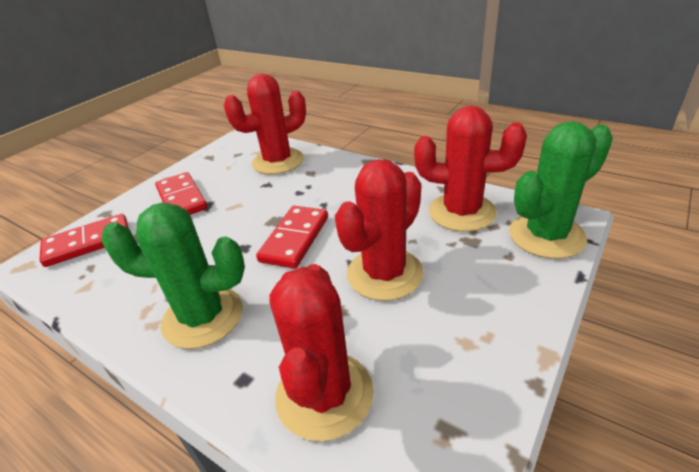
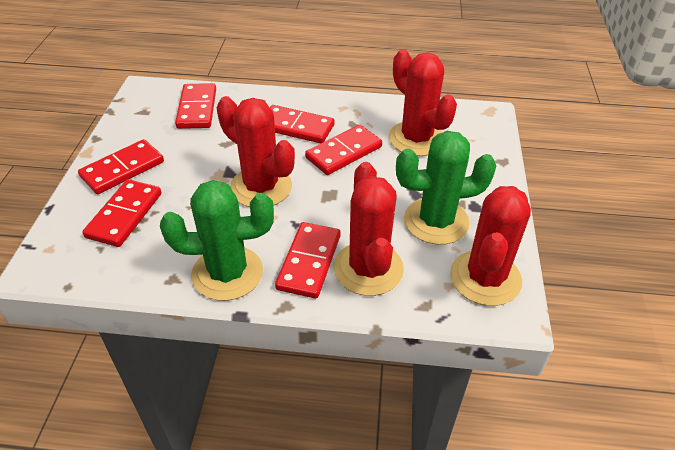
red domino: 3 -> 6

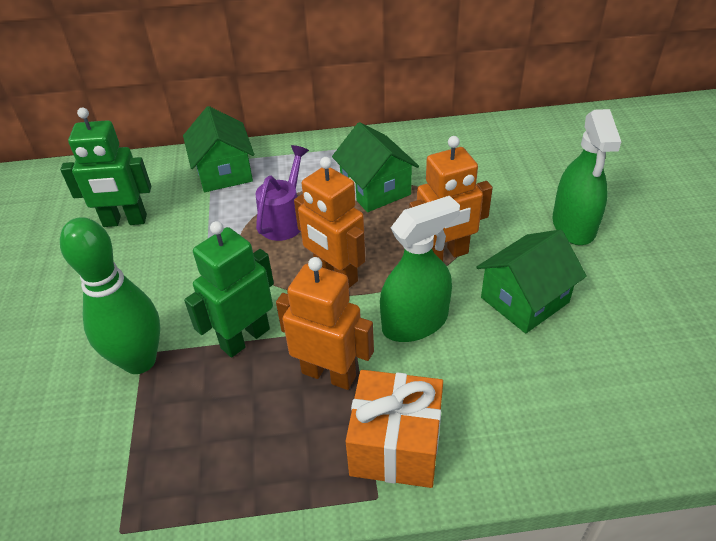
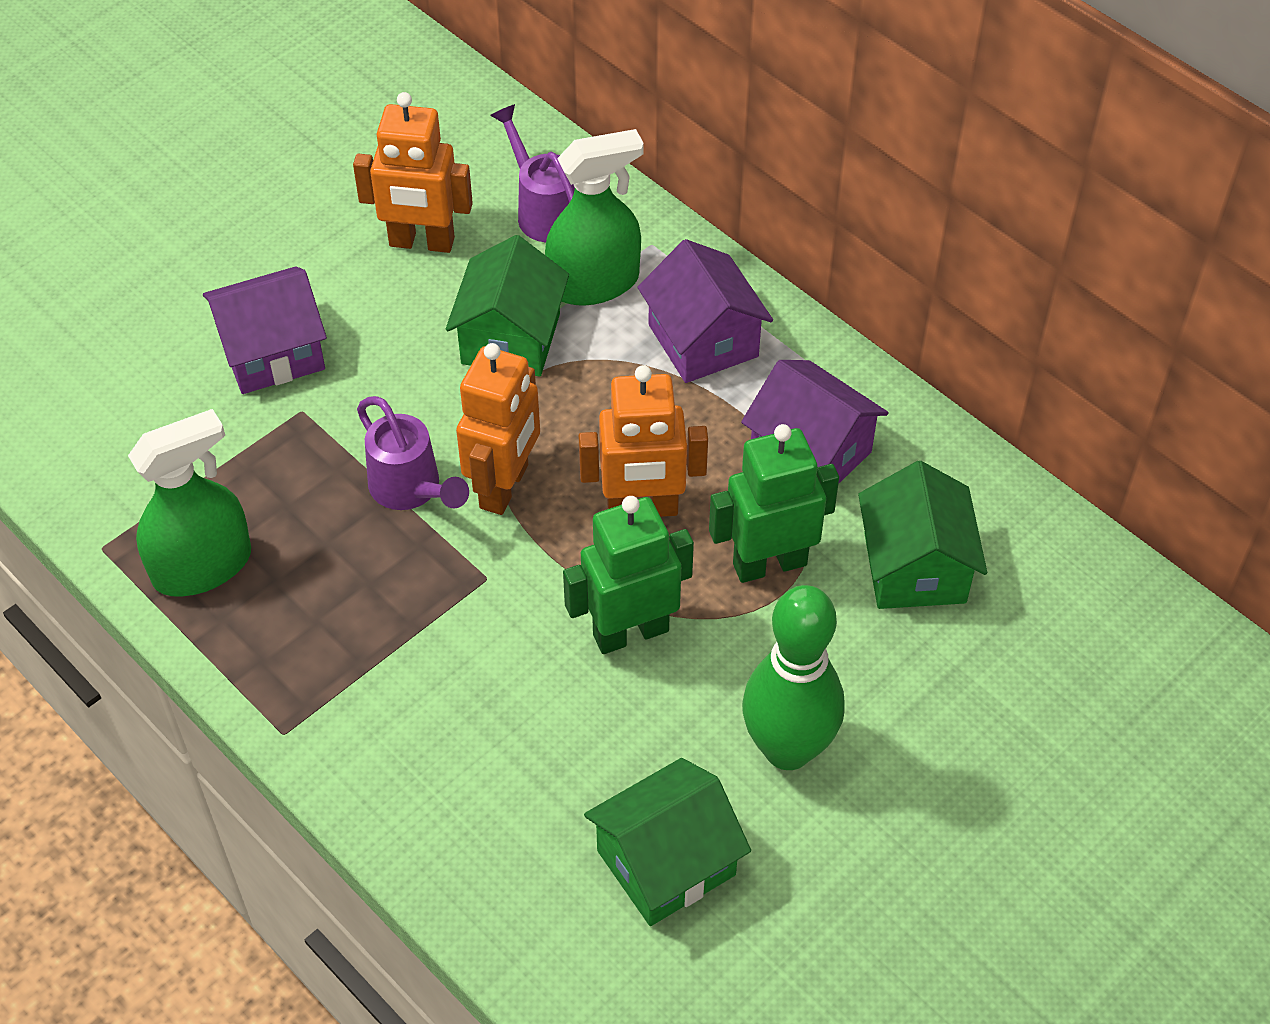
orange gift: 1 -> 0
purple house: 0 -> 3
purple watering can: 1 -> 2

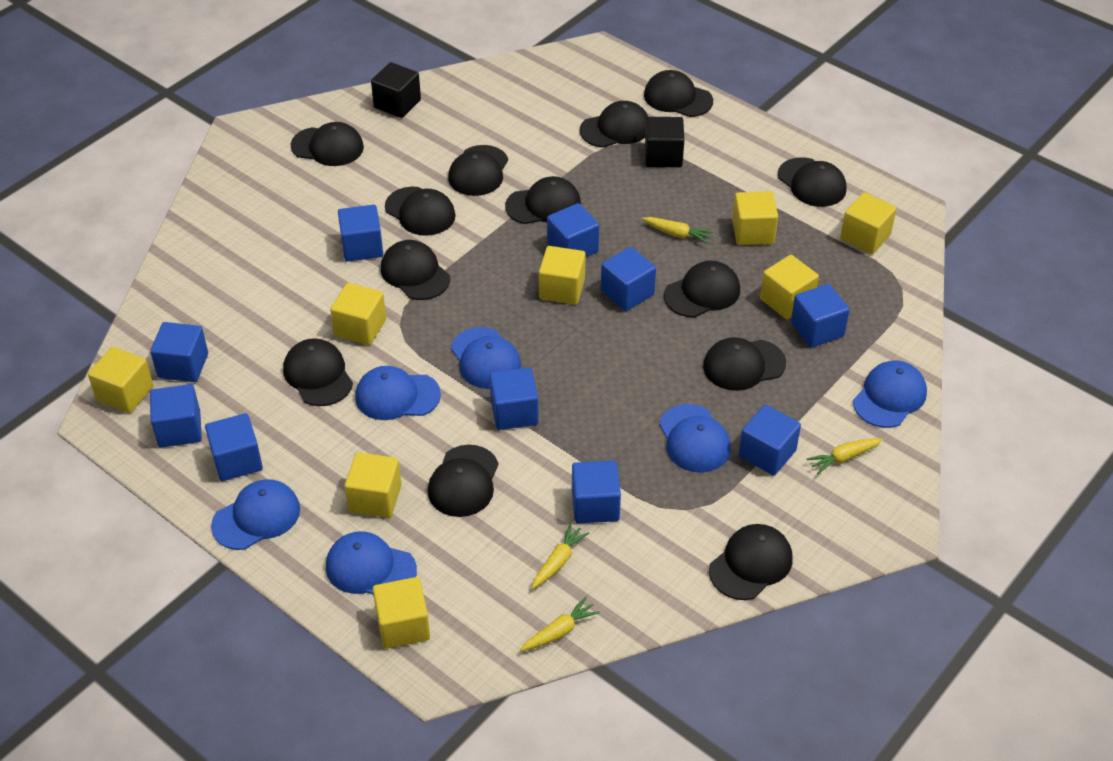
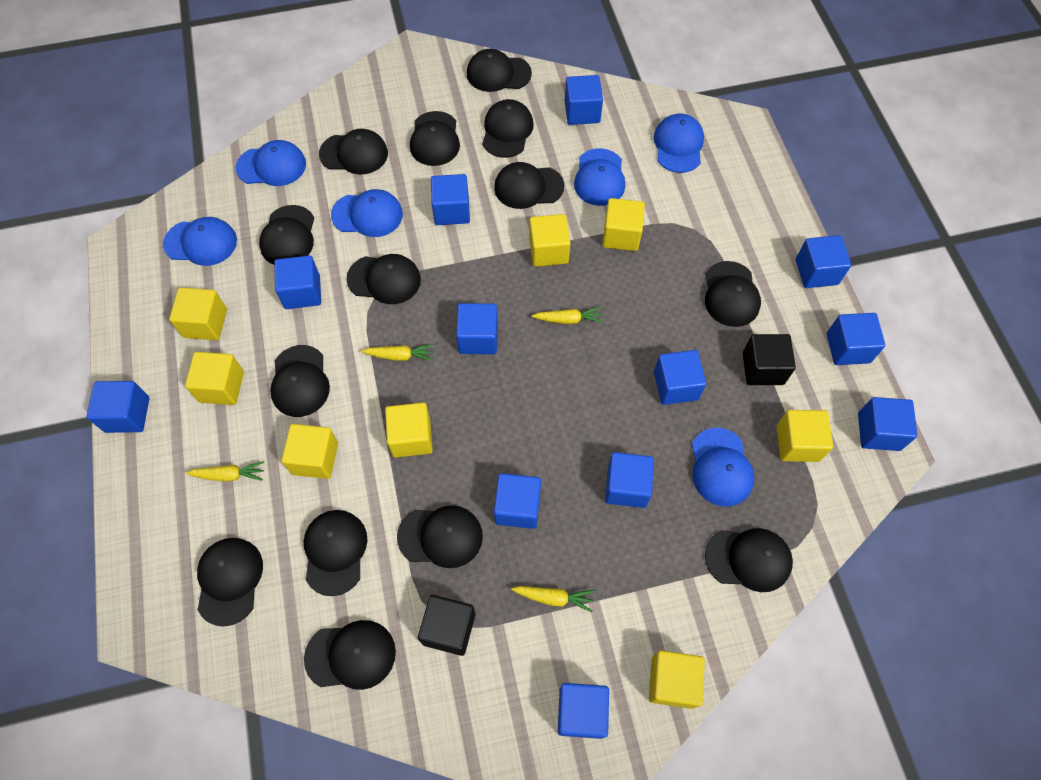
black cap: 13 -> 14
blue cube: 10 -> 12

* Aim of the task *
Filter the listing above for the string "purple" and copy every matching line.

* Solution for this task *
purple house: 0 -> 3
purple watering can: 1 -> 2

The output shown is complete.